> WORK TO COMPLETE: Retype the entries word for word, leaving nothing out.

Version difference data
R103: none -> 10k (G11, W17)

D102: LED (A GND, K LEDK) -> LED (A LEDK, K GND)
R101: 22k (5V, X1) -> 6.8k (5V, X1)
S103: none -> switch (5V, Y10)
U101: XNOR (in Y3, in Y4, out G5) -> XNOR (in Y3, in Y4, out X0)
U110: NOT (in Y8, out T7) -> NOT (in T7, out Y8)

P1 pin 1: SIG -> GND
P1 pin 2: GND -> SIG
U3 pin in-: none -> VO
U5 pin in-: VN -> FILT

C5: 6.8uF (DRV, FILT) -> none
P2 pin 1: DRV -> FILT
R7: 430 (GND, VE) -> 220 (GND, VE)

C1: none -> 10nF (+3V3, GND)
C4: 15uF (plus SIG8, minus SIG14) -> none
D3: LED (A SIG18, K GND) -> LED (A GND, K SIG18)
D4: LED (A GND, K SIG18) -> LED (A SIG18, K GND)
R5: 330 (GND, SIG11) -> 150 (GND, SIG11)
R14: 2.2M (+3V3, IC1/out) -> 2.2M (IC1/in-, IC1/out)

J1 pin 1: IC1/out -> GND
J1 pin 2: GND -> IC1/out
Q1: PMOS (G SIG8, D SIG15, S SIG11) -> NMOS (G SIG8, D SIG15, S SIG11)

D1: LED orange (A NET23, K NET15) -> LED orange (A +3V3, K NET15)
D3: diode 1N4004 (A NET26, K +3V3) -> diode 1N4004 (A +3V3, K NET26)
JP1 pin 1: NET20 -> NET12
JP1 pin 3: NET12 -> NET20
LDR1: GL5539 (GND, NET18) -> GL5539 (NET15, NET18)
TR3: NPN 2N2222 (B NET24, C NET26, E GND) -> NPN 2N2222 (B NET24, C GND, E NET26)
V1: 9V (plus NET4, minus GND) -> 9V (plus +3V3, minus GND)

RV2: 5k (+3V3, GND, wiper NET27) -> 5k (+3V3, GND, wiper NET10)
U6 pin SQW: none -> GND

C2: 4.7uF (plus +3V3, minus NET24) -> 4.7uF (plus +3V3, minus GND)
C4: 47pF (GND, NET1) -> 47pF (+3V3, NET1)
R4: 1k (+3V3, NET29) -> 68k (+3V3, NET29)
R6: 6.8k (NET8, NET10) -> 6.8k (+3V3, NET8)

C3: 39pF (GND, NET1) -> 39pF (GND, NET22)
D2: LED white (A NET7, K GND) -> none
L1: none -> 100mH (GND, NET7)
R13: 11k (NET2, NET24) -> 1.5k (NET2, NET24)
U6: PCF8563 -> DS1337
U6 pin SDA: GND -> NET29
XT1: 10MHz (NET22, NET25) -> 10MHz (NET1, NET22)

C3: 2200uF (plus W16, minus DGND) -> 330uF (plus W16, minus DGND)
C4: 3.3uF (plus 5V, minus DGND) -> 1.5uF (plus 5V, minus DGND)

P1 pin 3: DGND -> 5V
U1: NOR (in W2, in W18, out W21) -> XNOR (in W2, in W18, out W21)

> SOLUTION FOR THIS TASK:
R103: none -> 10k (G11, W17)

D102: LED (A GND, K LEDK) -> LED (A LEDK, K GND)
R101: 22k (5V, X1) -> 6.8k (5V, X1)
S103: none -> switch (5V, Y10)
U101: XNOR (in Y3, in Y4, out G5) -> XNOR (in Y3, in Y4, out X0)
U110: NOT (in Y8, out T7) -> NOT (in T7, out Y8)

P1 pin 1: SIG -> GND
P1 pin 2: GND -> SIG
U3 pin in-: none -> VO
U5 pin in-: VN -> FILT

C5: 6.8uF (DRV, FILT) -> none
P2 pin 1: DRV -> FILT
R7: 430 (GND, VE) -> 220 (GND, VE)

C1: none -> 10nF (+3V3, GND)
C4: 15uF (plus SIG8, minus SIG14) -> none
D3: LED (A SIG18, K GND) -> LED (A GND, K SIG18)
D4: LED (A GND, K SIG18) -> LED (A SIG18, K GND)
R5: 330 (GND, SIG11) -> 150 (GND, SIG11)
R14: 2.2M (+3V3, IC1/out) -> 2.2M (IC1/in-, IC1/out)

J1 pin 1: IC1/out -> GND
J1 pin 2: GND -> IC1/out
Q1: PMOS (G SIG8, D SIG15, S SIG11) -> NMOS (G SIG8, D SIG15, S SIG11)

D1: LED orange (A NET23, K NET15) -> LED orange (A +3V3, K NET15)
D3: diode 1N4004 (A NET26, K +3V3) -> diode 1N4004 (A +3V3, K NET26)
JP1 pin 1: NET20 -> NET12
JP1 pin 3: NET12 -> NET20
LDR1: GL5539 (GND, NET18) -> GL5539 (NET15, NET18)
TR3: NPN 2N2222 (B NET24, C NET26, E GND) -> NPN 2N2222 (B NET24, C GND, E NET26)
V1: 9V (plus NET4, minus GND) -> 9V (plus +3V3, minus GND)

RV2: 5k (+3V3, GND, wiper NET27) -> 5k (+3V3, GND, wiper NET10)
U6 pin SQW: none -> GND

C2: 4.7uF (plus +3V3, minus NET24) -> 4.7uF (plus +3V3, minus GND)
C4: 47pF (GND, NET1) -> 47pF (+3V3, NET1)
R4: 1k (+3V3, NET29) -> 68k (+3V3, NET29)
R6: 6.8k (NET8, NET10) -> 6.8k (+3V3, NET8)

C3: 39pF (GND, NET1) -> 39pF (GND, NET22)
D2: LED white (A NET7, K GND) -> none
L1: none -> 100mH (GND, NET7)
R13: 11k (NET2, NET24) -> 1.5k (NET2, NET24)
U6: PCF8563 -> DS1337
U6 pin SDA: GND -> NET29
XT1: 10MHz (NET22, NET25) -> 10MHz (NET1, NET22)

C3: 2200uF (plus W16, minus DGND) -> 330uF (plus W16, minus DGND)
C4: 3.3uF (plus 5V, minus DGND) -> 1.5uF (plus 5V, minus DGND)

P1 pin 3: DGND -> 5V
U1: NOR (in W2, in W18, out W21) -> XNOR (in W2, in W18, out W21)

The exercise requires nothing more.